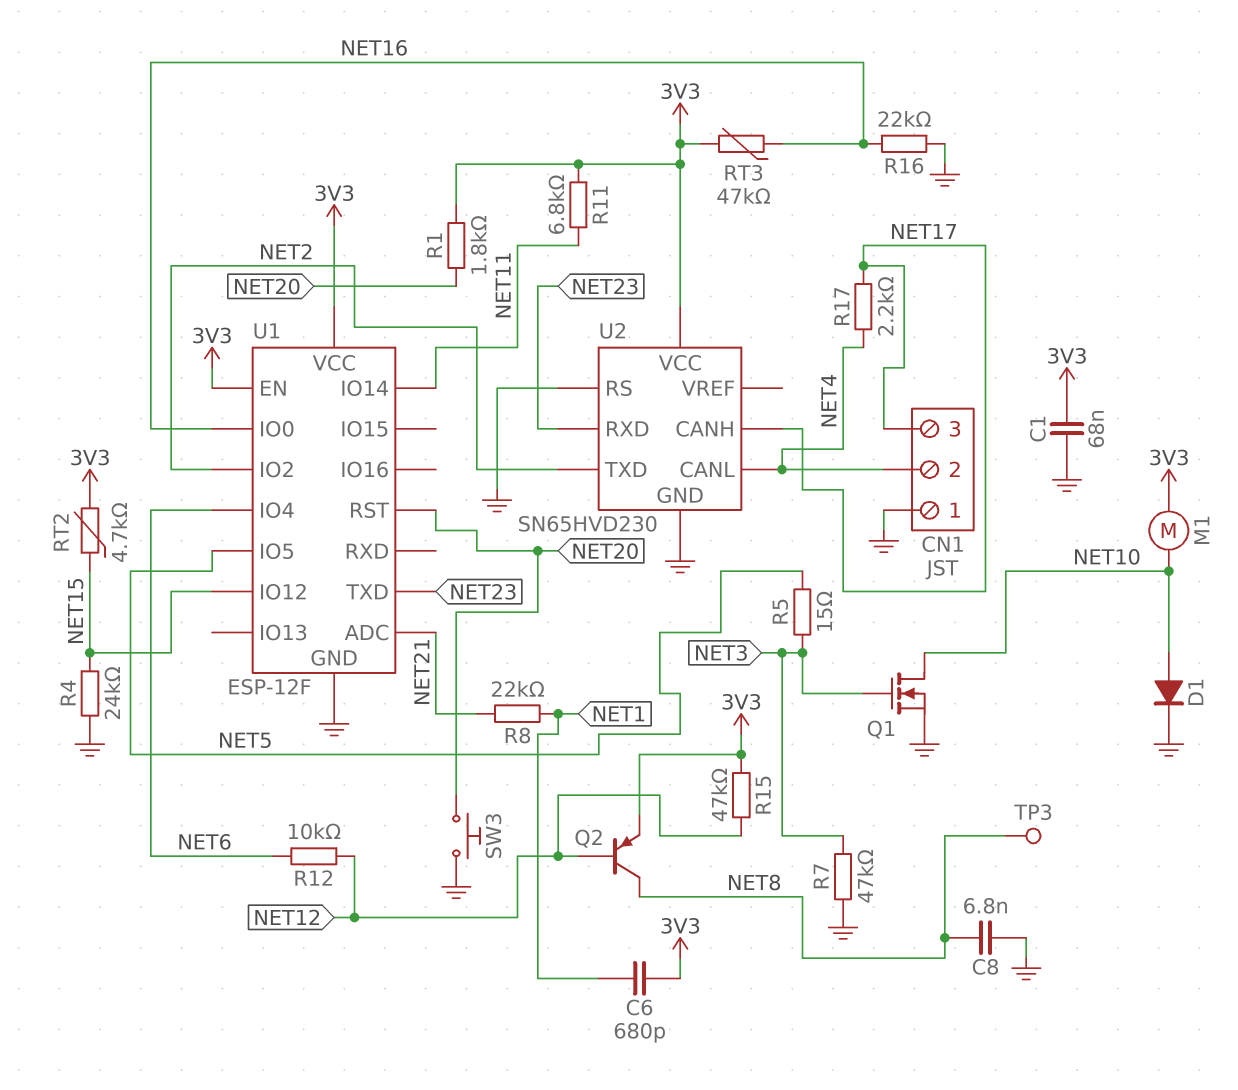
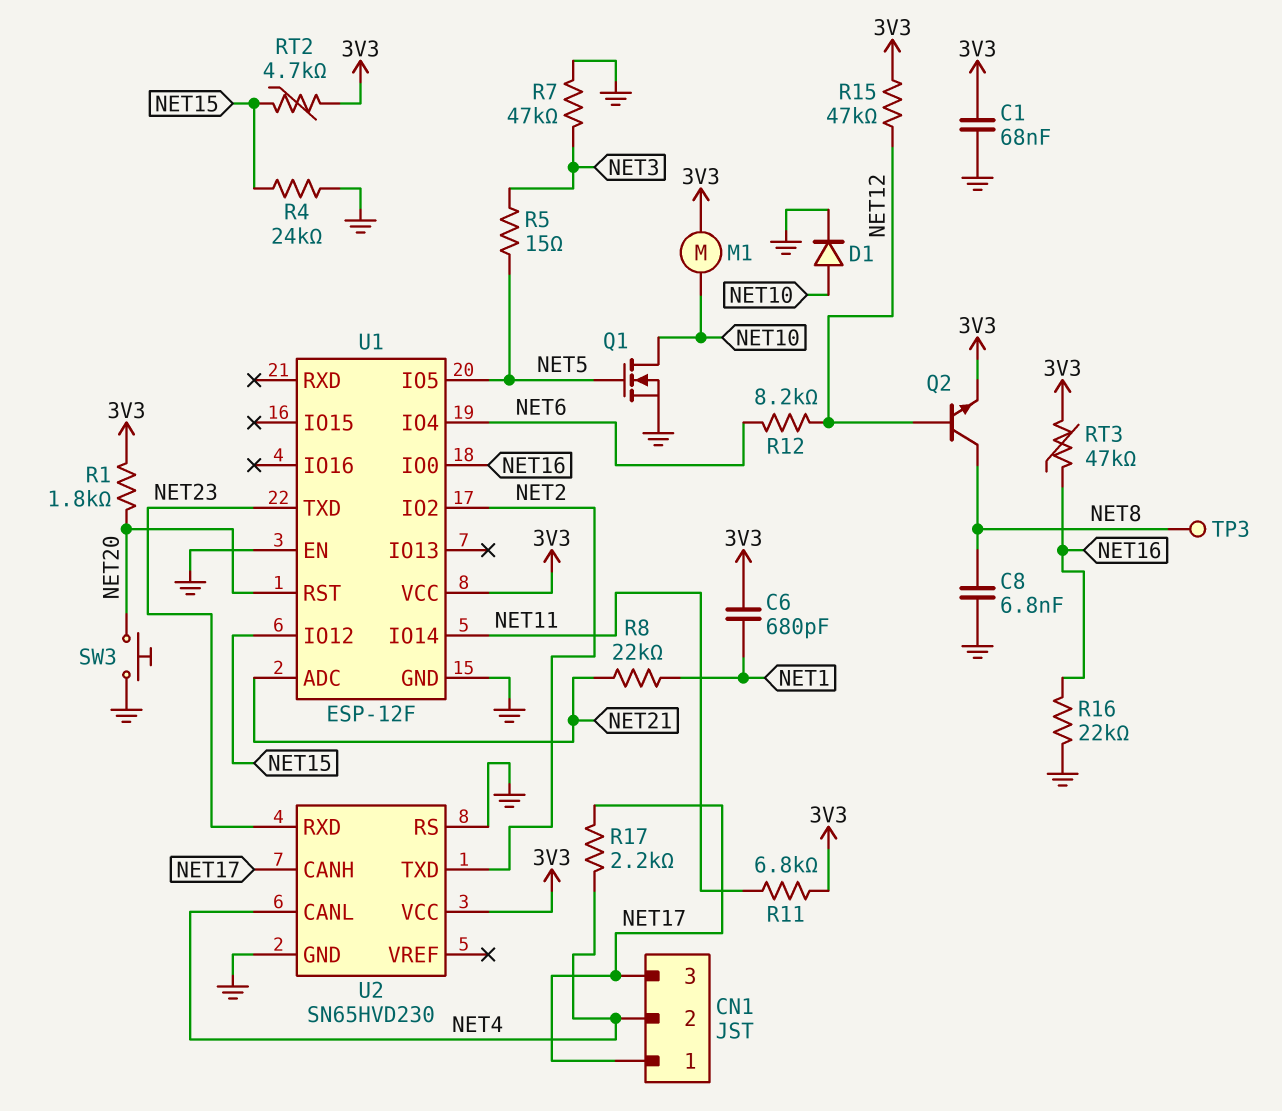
CN1 pin 1: GND -> NET17
Q1: NMOS (G NET3, D NET10, S GND) -> NMOS (G NET5, D NET10, S GND)
Q2: PNP (B NET12, C NET8, E 3V3) -> NPN (B NET12, C NET8, E 3V3)
R12: 10k (NET6, NET12) -> 8.2k (NET6, NET12)
U1 pin EN: 3V3 -> GND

- - -

**What you are asked to do:**
Please write out only the lines from the one containing "R12: 10k (NET6, NET12) -> 8.2k (NET6, NET12)" to the end of the records above, exactly, both ends included.

**Answer section:**
R12: 10k (NET6, NET12) -> 8.2k (NET6, NET12)
U1 pin EN: 3V3 -> GND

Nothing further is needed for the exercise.